What you will do – Make an exact copy of the records, leaving out the images.

Dataset records –
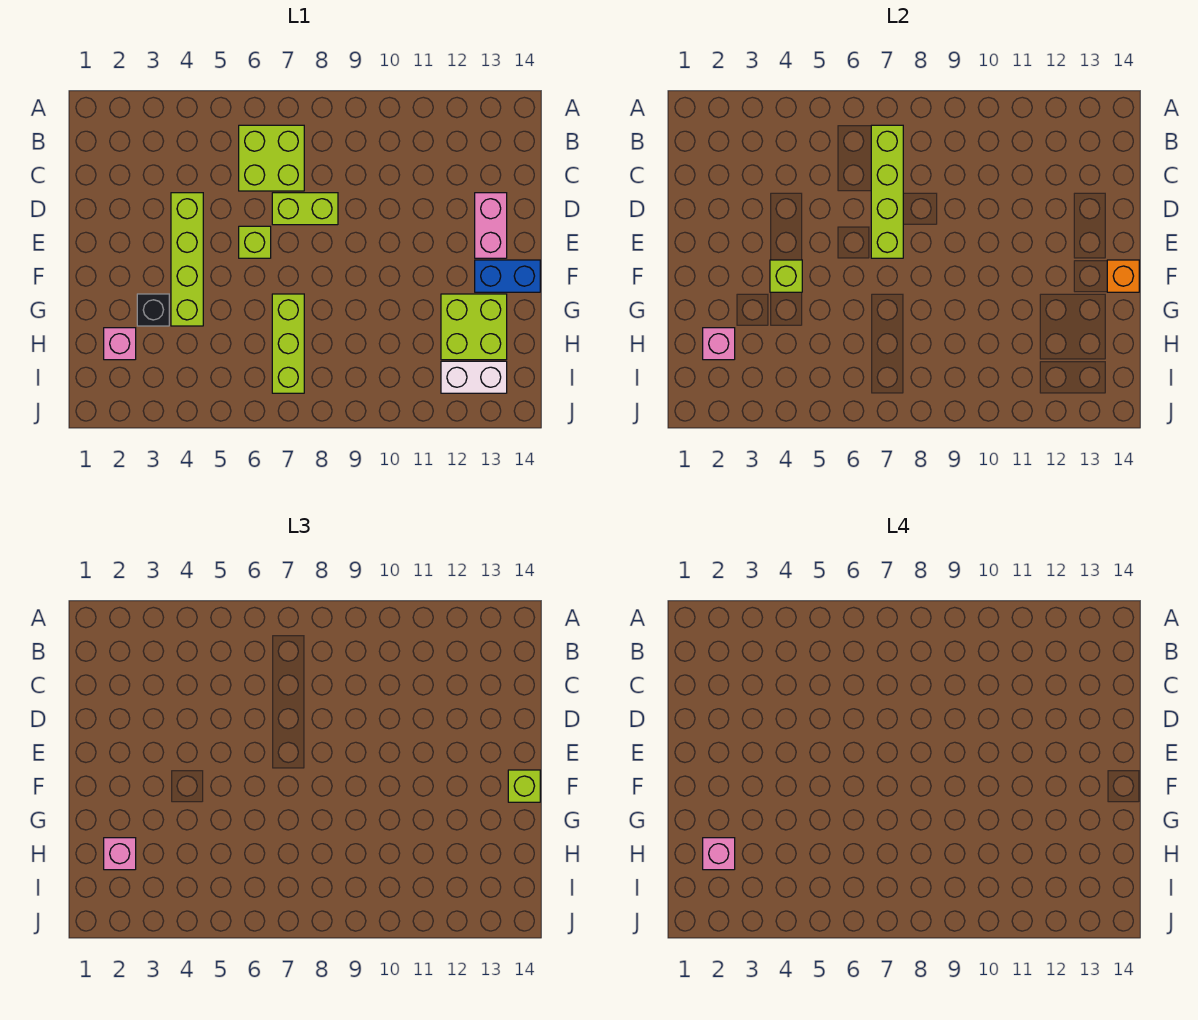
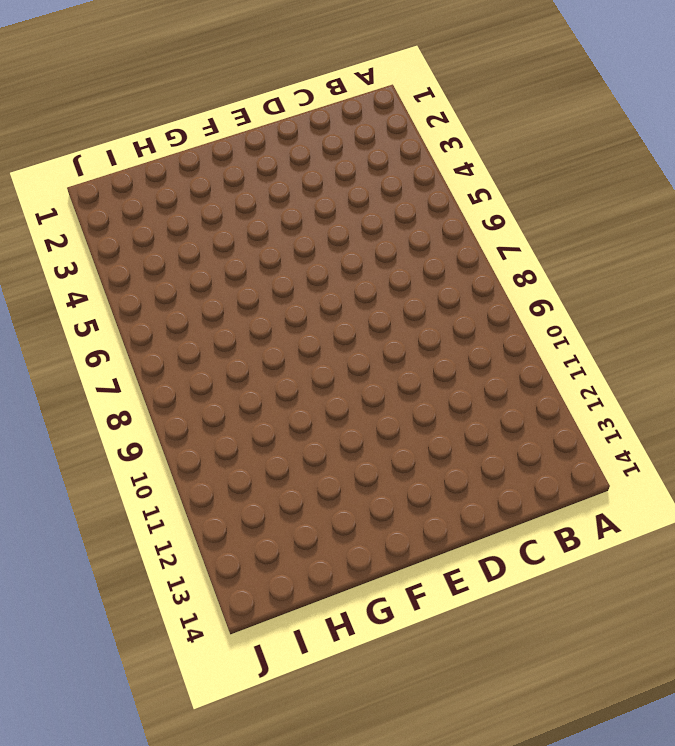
none -> lime brick B6:C7 level 1
none -> lime brick D4:G4 level 1
none -> lime brick D7:D8 level 1

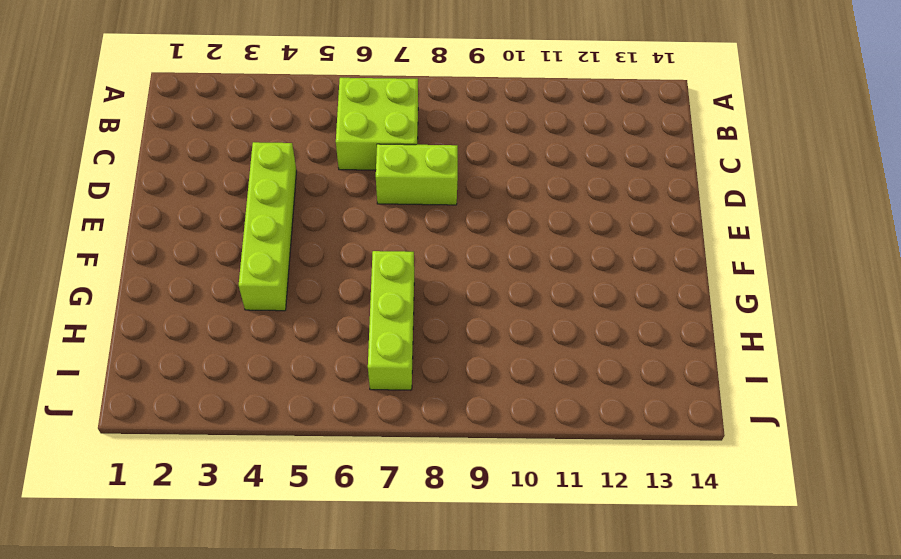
none -> pink brick D13:E13 level 1
none -> lime brick E6 level 1
none -> blue brick F13:F14 level 1

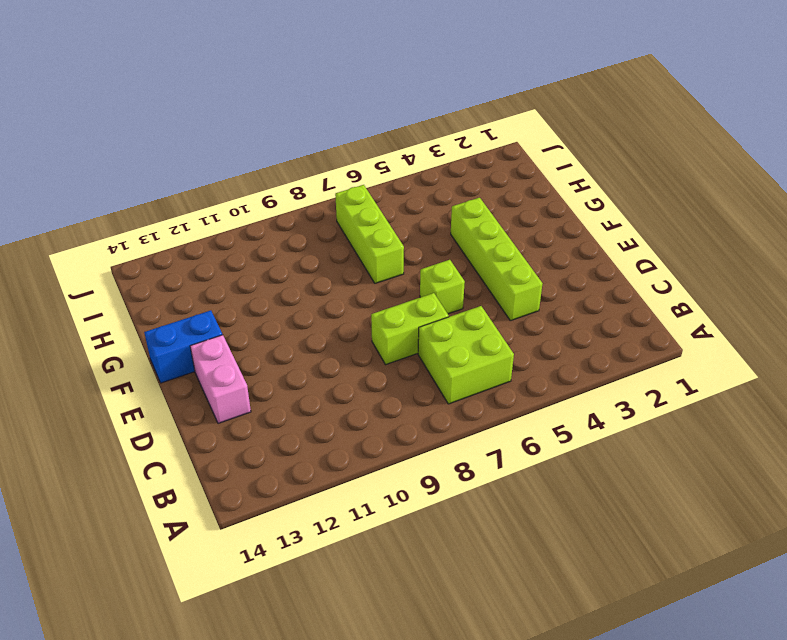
none -> black brick G3 level 1
none -> lime brick G12:H13 level 1
none -> pink brick H2 level 1

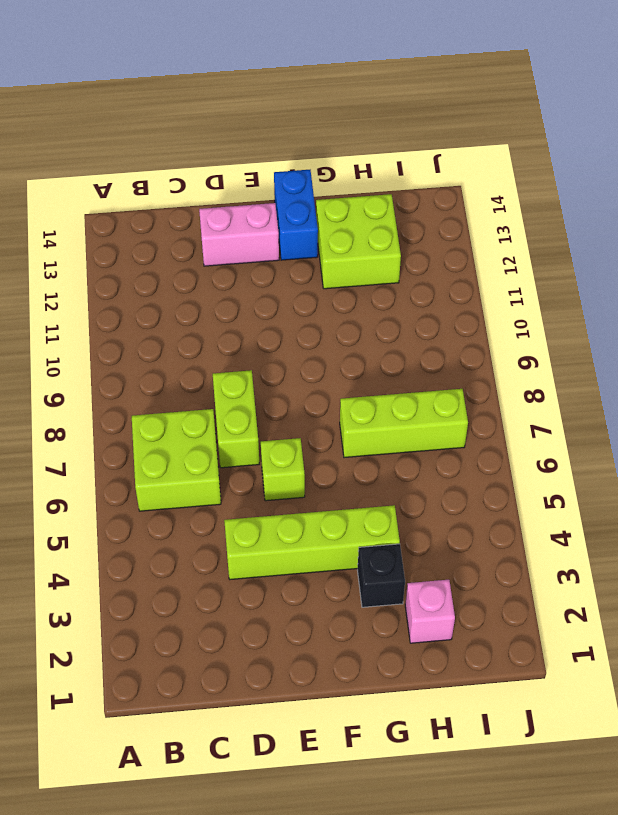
none -> white brick I12:I13 level 1
none -> lime brick B7:E7 level 2
none -> lime brick F4 level 2

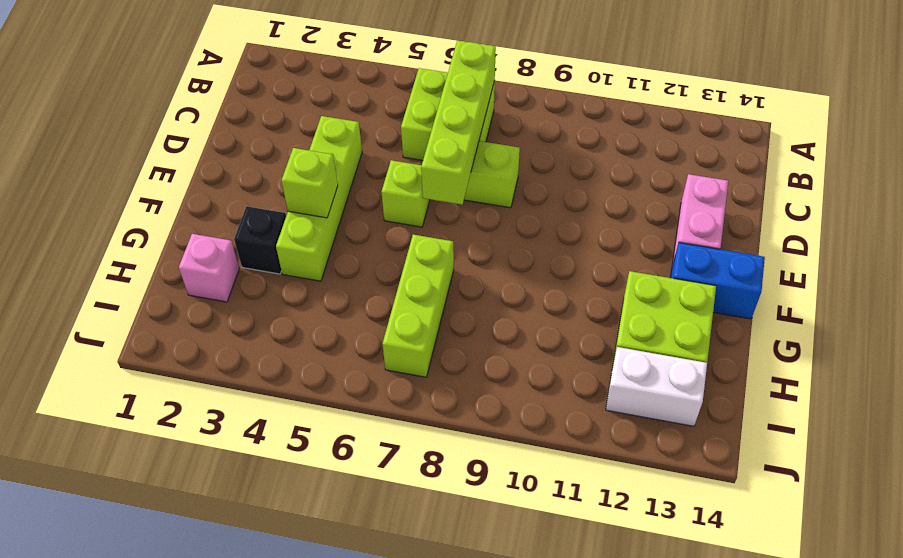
none -> orange brick F14 level 2
none -> pink brick H2 level 2
none -> lime brick F14 level 3

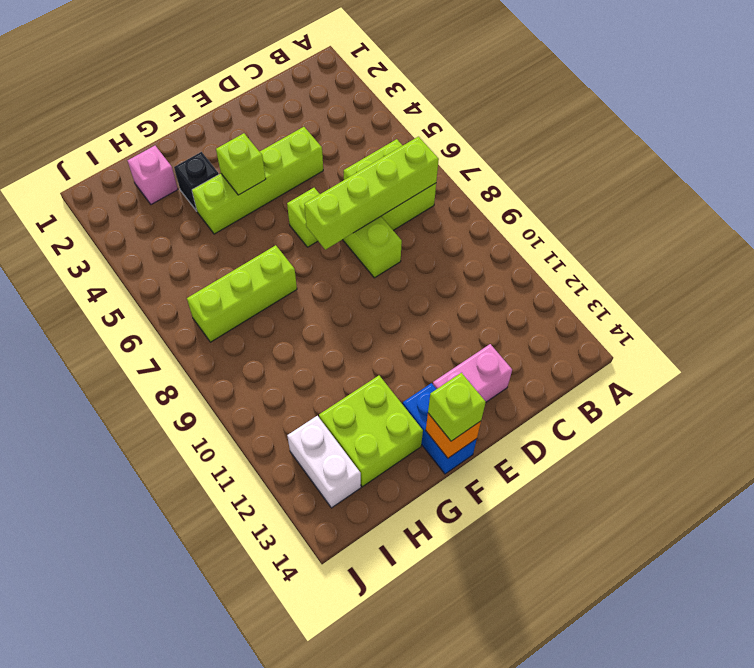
none -> pink brick H2 level 2
none -> pink brick H2 level 3
none -> pink brick H2 level 4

Response area –
none -> lime brick B6:C7 level 1
none -> lime brick D4:G4 level 1
none -> lime brick D7:D8 level 1

none -> pink brick D13:E13 level 1
none -> lime brick E6 level 1
none -> blue brick F13:F14 level 1

none -> black brick G3 level 1
none -> lime brick G12:H13 level 1
none -> pink brick H2 level 1

none -> white brick I12:I13 level 1
none -> lime brick B7:E7 level 2
none -> lime brick F4 level 2

none -> orange brick F14 level 2
none -> pink brick H2 level 2
none -> lime brick F14 level 3

none -> pink brick H2 level 2
none -> pink brick H2 level 3
none -> pink brick H2 level 4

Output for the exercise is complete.